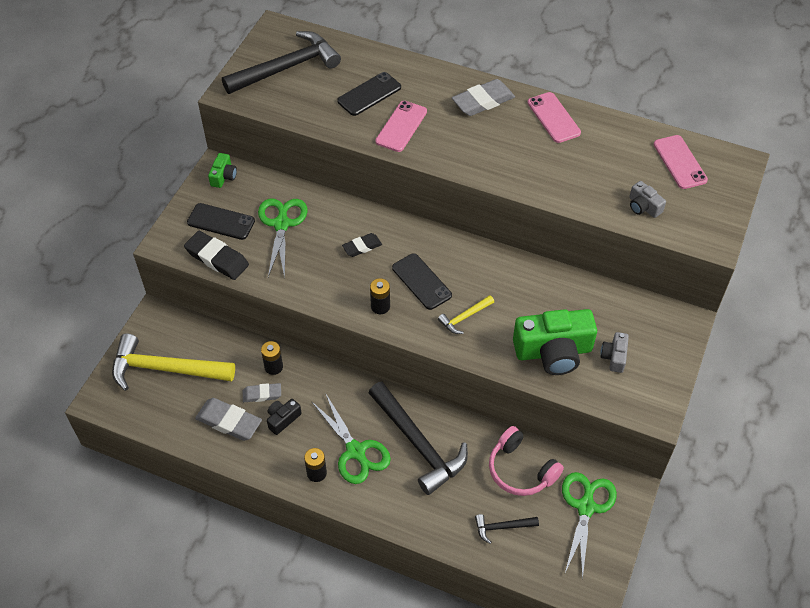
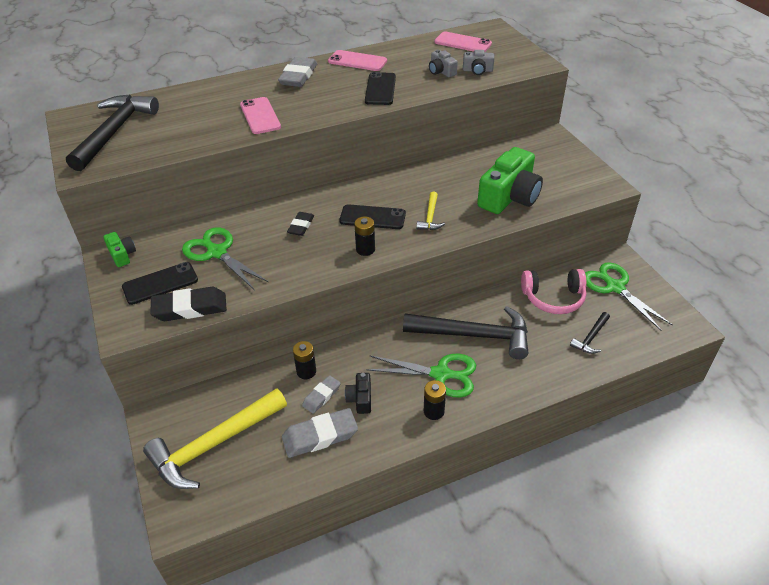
camera: 45 degrees left, 10 degrees down
(369, 94) = (208, 112): black phone -> black phone (380, 89)
(614, 357) = (545, 176): grey camera -> grey camera (441, 71)

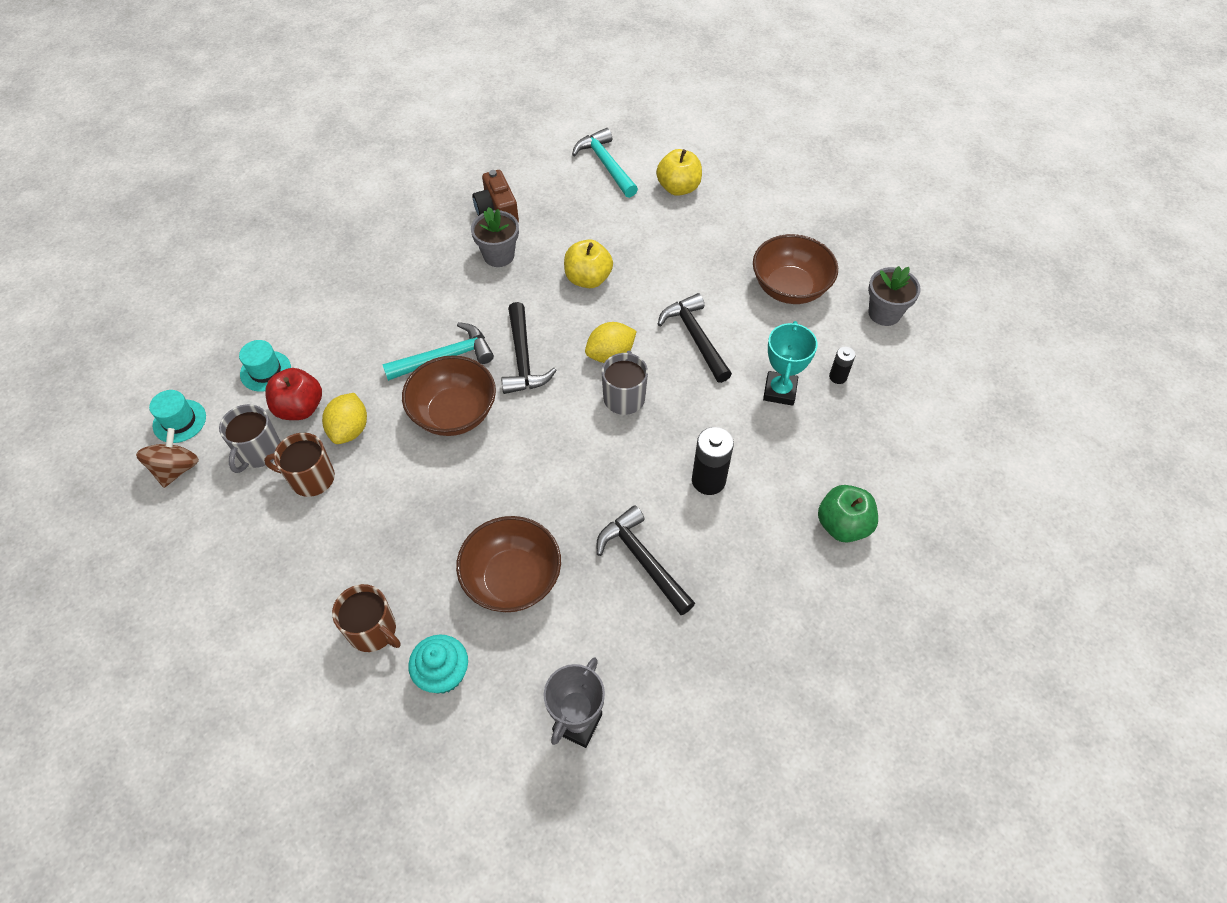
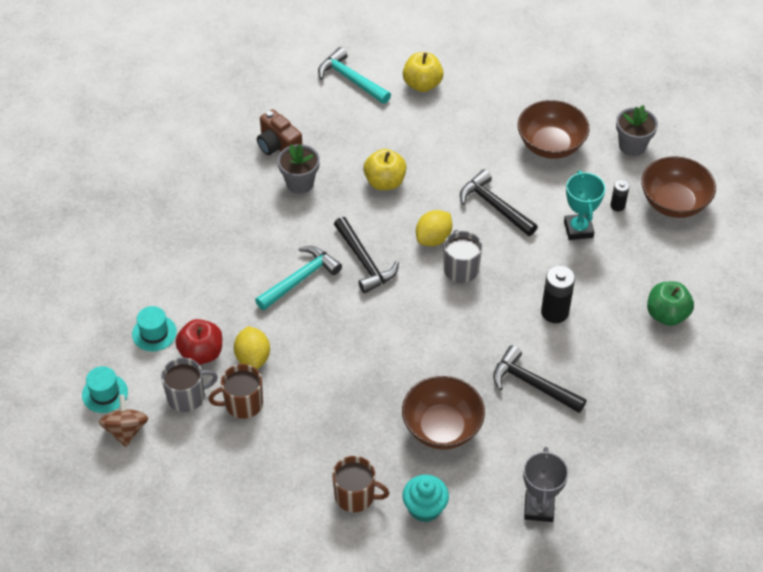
camera: 20 degrees left, 5 degrees down
(259, 451) = (187, 396): grey mug -> grey mug turned 105 degrees counterclockwise
(454, 413) = (331, 320): brown bowl -> brown bowl (674, 203)

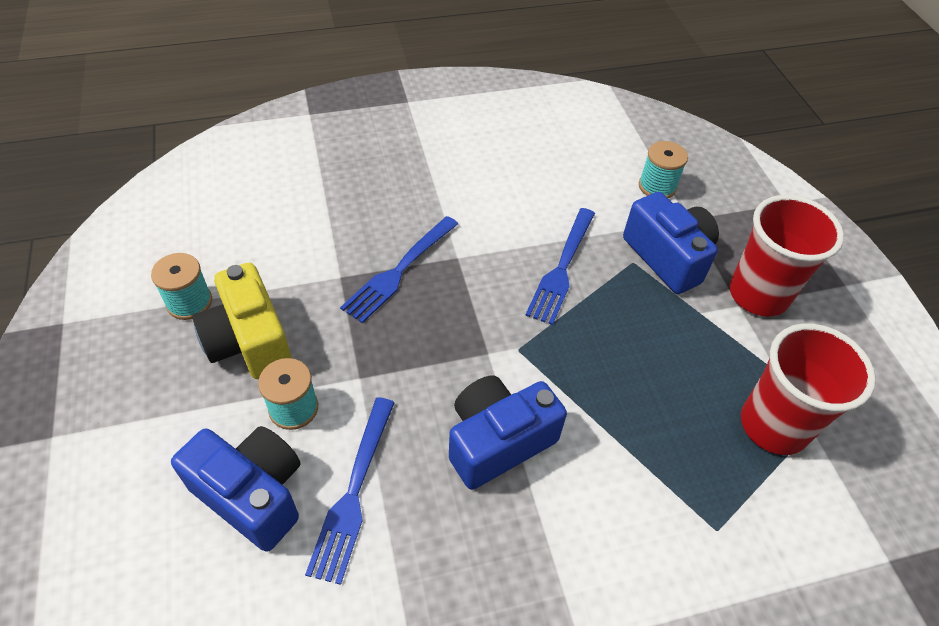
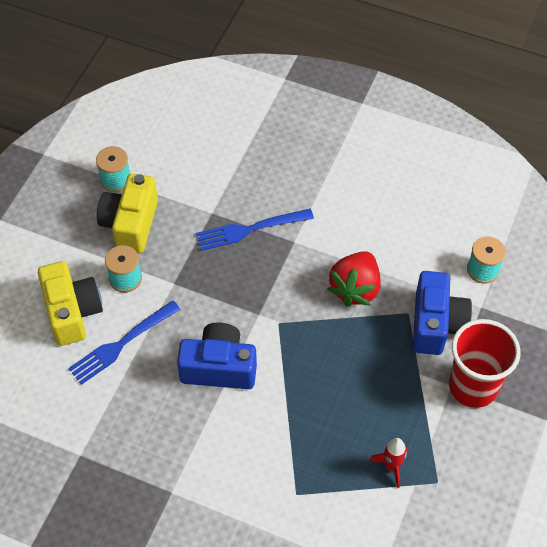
camera: 40 degrees right, 5 degrees up
(252, 494) = (72, 312): blue camera -> yellow camera
(562, 268) = (355, 288): blue fork -> red strawberry
(773, 425) = (391, 466): red cup -> red rocket

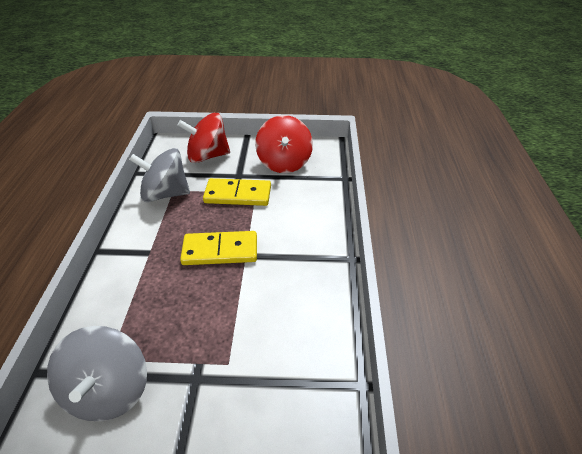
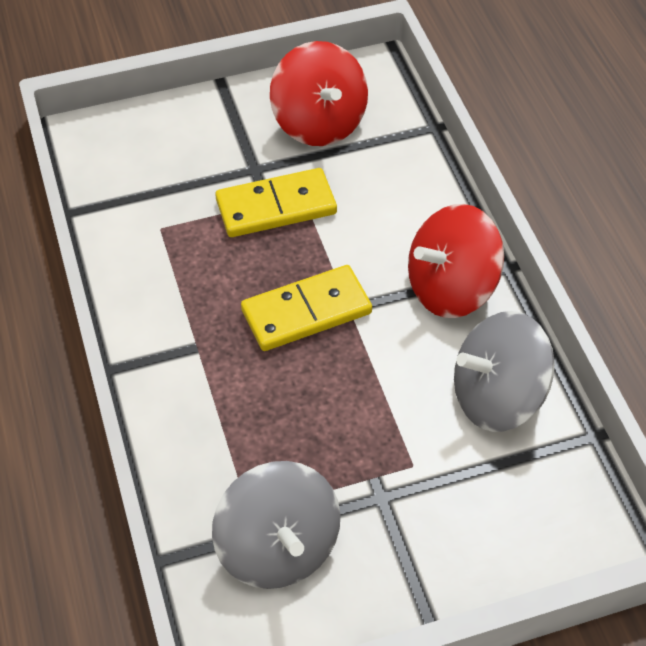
camera: 20 degrees left, 10 degrees up
(165, 194) = (152, 239): grey spinning top -> grey spinning top (497, 397)
(207, 156) = (176, 144): red spinning top -> red spinning top (451, 288)

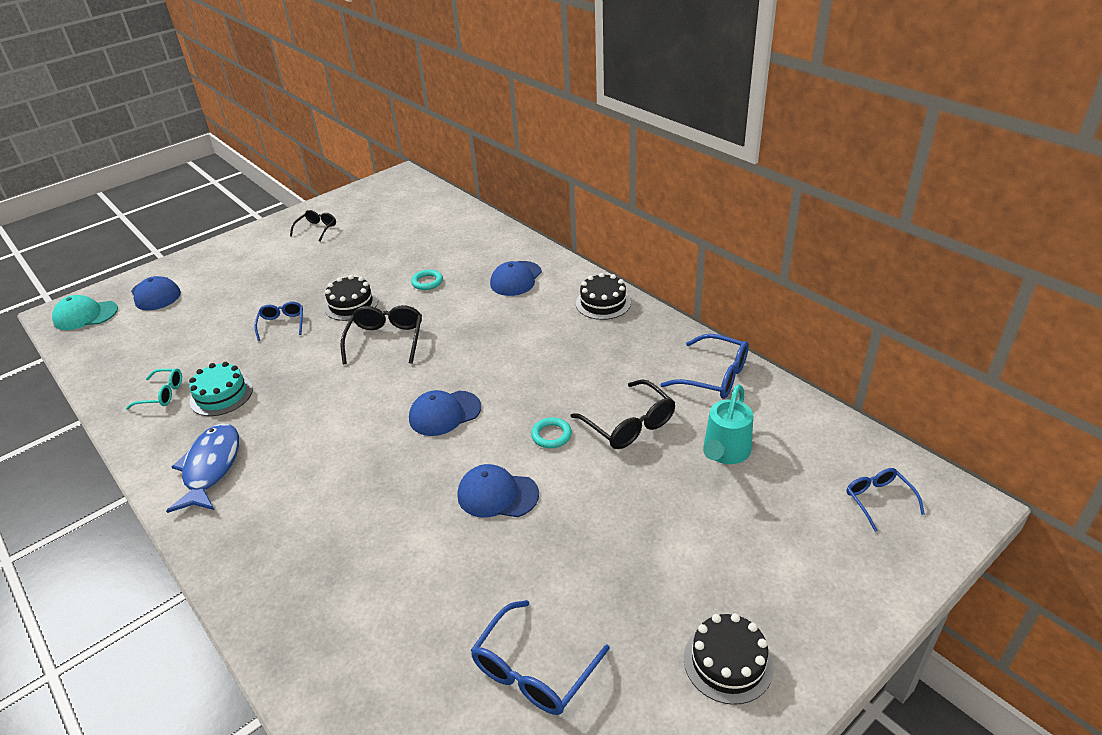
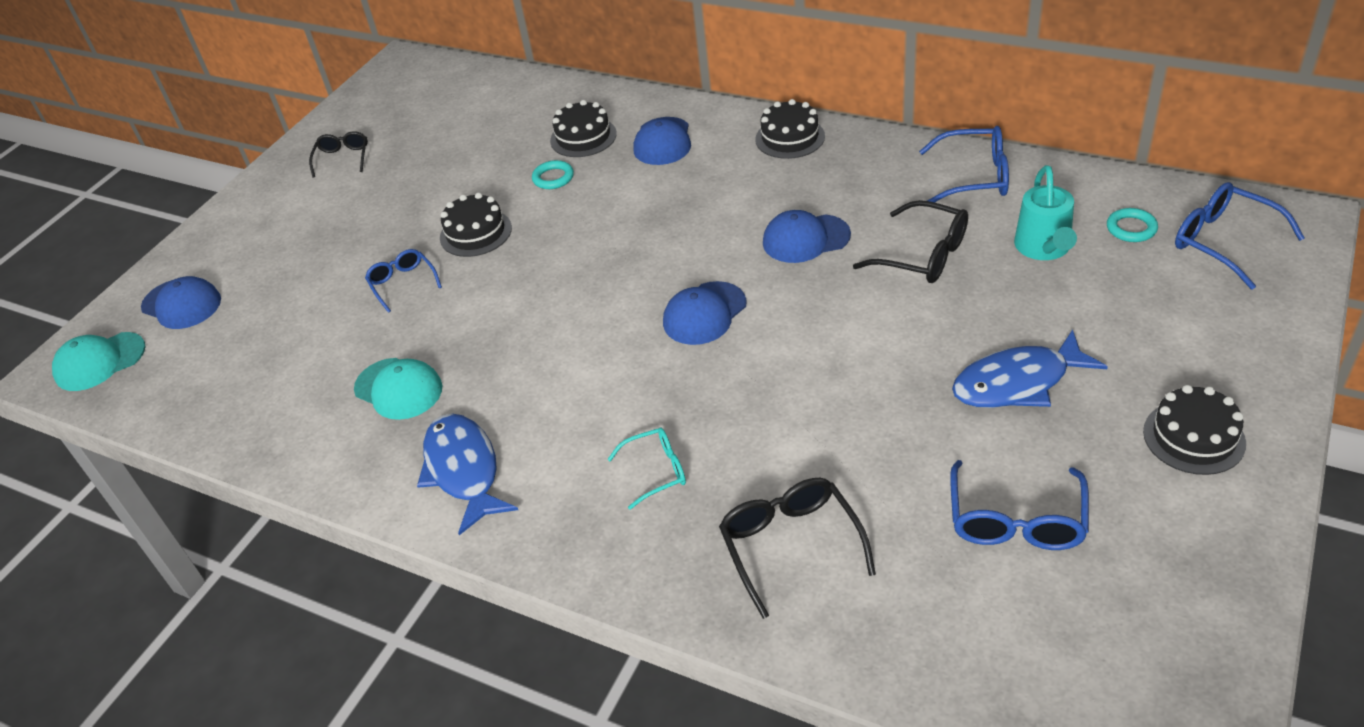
camera: 20 degrees left, 5 degrees up
(162, 394) = (314, 415): turquoise glasses -> turquoise glasses (656, 471)
(221, 395) = (398, 389): turquoise cake -> turquoise cap
(386, 340) = (559, 258): black glasses -> black glasses (790, 545)
(468, 260) = (583, 137): none -> black cake
(497, 495) = (838, 374): blue cap -> blue cap (805, 239)
(551, 435) = (847, 294): turquoise ring -> turquoise ring (1131, 228)
(622, 555) = (1018, 382): none -> blue fish
(878, 500) = (1223, 241): blue glasses -> blue glasses, size x1.57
________________________
Task prompt – Print exactly the span of lines that begins with the line containing "camera: 40 degrees right, 5 degrees up" and ends with the last line of the listing, with no pictures.

Response area –
camera: 40 degrees right, 5 degrees up
(252, 494) = (72, 312): blue camera -> yellow camera
(562, 268) = (355, 288): blue fork -> red strawberry
(773, 425) = (391, 466): red cup -> red rocket

camera: 20 degrees left, 10 degrees up
(165, 194) = (152, 239): grey spinning top -> grey spinning top (497, 397)
(207, 156) = (176, 144): red spinning top -> red spinning top (451, 288)

camera: 20 degrees left, 5 degrees up
(162, 394) = (314, 415): turquoise glasses -> turquoise glasses (656, 471)
(221, 395) = (398, 389): turquoise cake -> turquoise cap
(386, 340) = (559, 258): black glasses -> black glasses (790, 545)
(468, 260) = (583, 137): none -> black cake
(497, 495) = (838, 374): blue cap -> blue cap (805, 239)
(551, 435) = (847, 294): turquoise ring -> turquoise ring (1131, 228)
(622, 555) = (1018, 382): none -> blue fish
(878, 500) = (1223, 241): blue glasses -> blue glasses, size x1.57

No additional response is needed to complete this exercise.